▸ **Problem**
A verbatim copy of the data is wanted, minus any picture in it.

*** Raw data ***

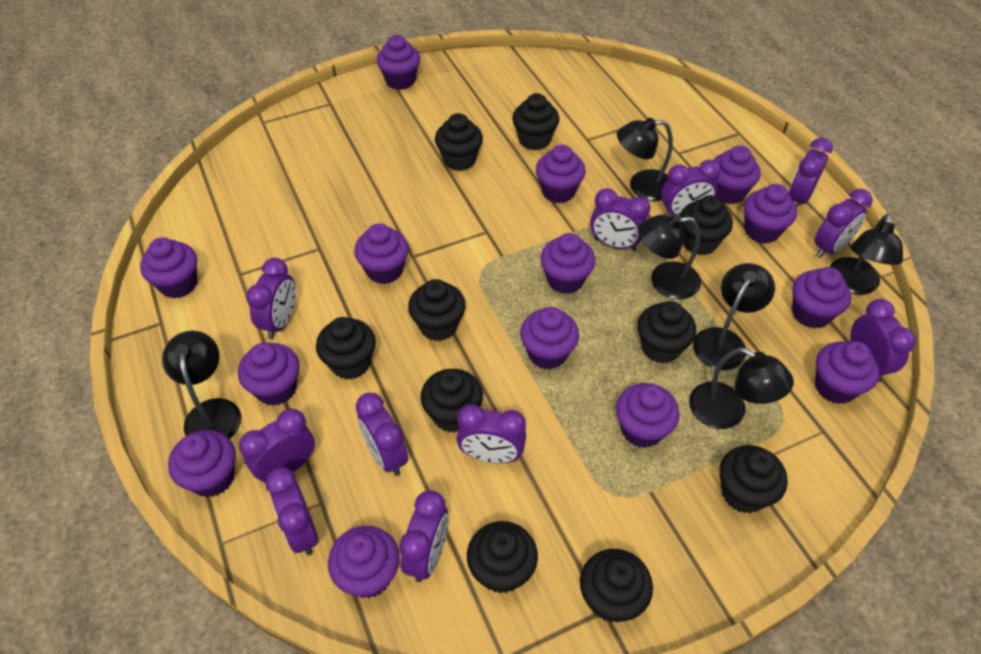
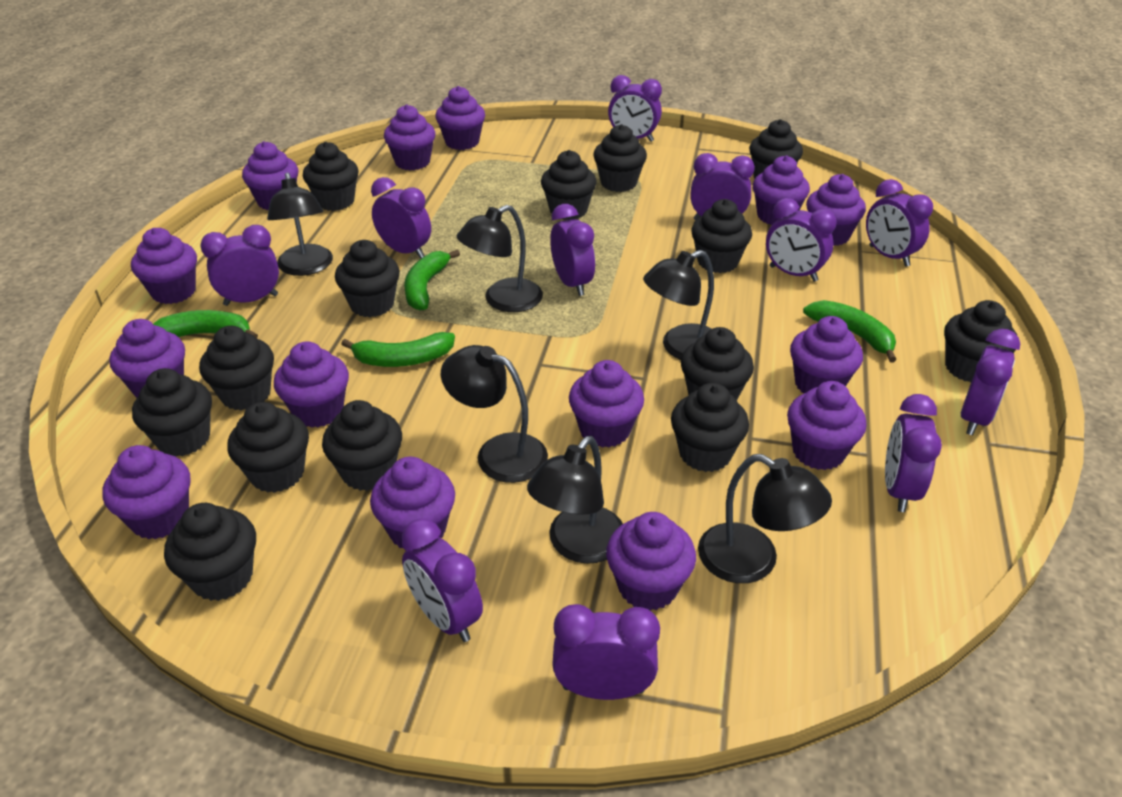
black cupcake: 10 -> 14
green banana: 0 -> 4

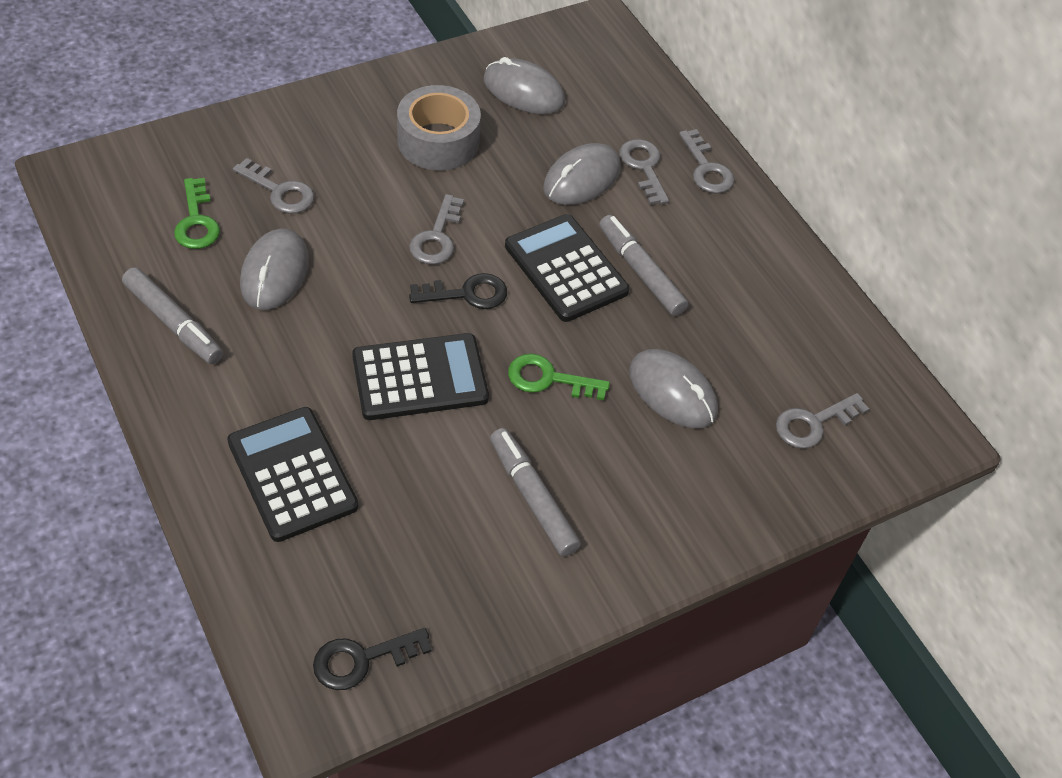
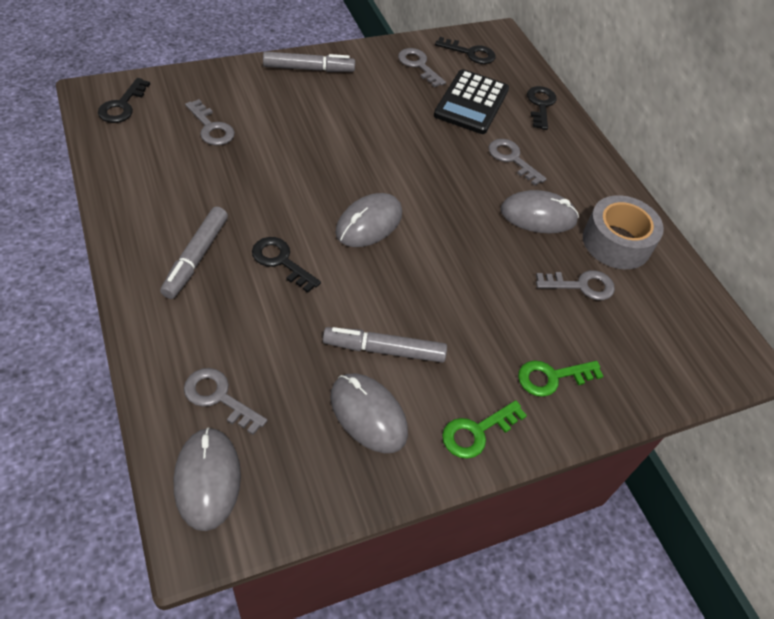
black calculator: 3 -> 1
black key: 2 -> 4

*** End of Raw data ***

▸ **Result for this task**
black cupcake: 10 -> 14
green banana: 0 -> 4

black calculator: 3 -> 1
black key: 2 -> 4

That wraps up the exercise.